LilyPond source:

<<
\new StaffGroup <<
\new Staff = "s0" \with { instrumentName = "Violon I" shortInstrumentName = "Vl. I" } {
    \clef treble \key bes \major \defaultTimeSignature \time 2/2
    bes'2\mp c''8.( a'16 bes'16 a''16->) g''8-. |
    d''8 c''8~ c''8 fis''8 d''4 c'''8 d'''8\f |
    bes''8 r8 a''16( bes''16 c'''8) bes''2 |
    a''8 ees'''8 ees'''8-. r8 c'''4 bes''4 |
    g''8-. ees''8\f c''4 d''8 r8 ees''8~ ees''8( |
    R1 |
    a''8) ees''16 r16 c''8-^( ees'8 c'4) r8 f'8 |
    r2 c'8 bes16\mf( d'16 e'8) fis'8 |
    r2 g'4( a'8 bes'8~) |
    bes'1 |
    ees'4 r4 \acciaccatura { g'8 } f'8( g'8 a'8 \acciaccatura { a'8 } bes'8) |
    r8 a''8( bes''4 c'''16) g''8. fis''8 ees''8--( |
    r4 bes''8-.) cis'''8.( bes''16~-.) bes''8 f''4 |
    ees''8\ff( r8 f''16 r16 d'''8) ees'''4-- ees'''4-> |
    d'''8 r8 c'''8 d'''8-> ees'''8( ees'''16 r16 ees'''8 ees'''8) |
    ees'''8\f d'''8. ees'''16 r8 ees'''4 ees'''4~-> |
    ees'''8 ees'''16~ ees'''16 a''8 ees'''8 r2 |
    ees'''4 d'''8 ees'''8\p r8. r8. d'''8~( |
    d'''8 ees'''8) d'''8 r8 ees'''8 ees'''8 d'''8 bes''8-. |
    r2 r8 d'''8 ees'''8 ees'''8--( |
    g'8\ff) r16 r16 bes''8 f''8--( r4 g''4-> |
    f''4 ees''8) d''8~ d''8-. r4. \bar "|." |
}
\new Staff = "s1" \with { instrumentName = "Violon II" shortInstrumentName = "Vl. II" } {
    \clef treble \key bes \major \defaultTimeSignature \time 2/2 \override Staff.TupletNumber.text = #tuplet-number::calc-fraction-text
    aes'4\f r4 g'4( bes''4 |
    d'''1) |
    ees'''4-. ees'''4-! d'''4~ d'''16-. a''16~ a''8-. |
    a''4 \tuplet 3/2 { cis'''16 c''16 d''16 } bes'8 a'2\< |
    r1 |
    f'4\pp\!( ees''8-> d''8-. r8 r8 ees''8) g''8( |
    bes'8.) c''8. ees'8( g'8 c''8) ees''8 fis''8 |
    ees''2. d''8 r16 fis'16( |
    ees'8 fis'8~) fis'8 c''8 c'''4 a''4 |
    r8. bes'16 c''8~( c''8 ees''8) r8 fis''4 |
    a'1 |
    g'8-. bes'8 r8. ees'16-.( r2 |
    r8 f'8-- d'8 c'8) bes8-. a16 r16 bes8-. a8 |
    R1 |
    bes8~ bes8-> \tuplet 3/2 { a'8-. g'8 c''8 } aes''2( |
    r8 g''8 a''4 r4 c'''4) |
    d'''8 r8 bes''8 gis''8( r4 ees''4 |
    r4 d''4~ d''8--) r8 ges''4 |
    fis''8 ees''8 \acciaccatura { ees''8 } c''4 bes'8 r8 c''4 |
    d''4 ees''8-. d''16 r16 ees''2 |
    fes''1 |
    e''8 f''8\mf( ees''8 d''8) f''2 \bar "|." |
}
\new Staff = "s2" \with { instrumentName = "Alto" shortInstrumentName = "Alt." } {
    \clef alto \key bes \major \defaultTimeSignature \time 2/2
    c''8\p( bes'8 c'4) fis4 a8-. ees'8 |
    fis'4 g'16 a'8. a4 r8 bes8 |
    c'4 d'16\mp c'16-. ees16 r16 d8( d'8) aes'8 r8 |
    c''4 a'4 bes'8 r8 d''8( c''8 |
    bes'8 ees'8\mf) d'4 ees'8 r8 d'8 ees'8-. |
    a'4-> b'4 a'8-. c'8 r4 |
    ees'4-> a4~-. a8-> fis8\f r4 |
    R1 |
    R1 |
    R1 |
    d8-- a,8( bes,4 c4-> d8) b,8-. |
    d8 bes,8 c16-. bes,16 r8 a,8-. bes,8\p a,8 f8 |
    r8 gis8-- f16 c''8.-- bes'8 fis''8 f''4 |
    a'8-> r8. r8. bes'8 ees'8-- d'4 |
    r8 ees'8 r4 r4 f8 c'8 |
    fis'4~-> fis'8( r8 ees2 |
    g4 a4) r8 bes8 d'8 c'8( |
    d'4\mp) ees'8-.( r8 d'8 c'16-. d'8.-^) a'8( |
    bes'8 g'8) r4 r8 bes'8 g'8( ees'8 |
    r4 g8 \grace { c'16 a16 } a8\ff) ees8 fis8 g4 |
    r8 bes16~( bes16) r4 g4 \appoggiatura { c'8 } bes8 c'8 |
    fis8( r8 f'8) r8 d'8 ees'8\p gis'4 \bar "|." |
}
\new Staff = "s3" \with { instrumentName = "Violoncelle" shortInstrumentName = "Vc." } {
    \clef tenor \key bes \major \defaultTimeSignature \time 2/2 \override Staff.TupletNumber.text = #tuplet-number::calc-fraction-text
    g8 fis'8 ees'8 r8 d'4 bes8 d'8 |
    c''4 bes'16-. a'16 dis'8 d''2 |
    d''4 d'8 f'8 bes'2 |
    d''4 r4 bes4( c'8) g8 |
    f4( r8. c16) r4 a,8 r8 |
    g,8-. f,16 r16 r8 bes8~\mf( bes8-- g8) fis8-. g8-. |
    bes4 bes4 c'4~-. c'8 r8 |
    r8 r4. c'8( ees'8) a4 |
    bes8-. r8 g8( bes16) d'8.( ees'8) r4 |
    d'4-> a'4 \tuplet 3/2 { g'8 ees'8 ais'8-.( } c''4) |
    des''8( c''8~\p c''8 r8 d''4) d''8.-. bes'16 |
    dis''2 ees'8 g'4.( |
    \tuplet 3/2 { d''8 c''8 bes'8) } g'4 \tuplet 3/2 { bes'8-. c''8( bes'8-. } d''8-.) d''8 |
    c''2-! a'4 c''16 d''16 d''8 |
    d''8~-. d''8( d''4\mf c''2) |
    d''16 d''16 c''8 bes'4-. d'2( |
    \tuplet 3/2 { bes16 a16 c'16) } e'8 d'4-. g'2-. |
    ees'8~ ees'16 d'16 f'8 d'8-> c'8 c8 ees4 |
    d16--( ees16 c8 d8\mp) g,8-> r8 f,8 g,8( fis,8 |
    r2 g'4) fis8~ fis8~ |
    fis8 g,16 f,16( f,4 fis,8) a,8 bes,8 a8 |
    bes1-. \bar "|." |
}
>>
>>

........

_What to produce_
Return every line above that contains the word "treble". Case counts.

_Expected output_
    \clef treble \key bes \major \defaultTimeSignature \time 2/2
    \clef treble \key bes \major \defaultTimeSignature \time 2/2 \override Staff.TupletNumber.text = #tuplet-number::calc-fraction-text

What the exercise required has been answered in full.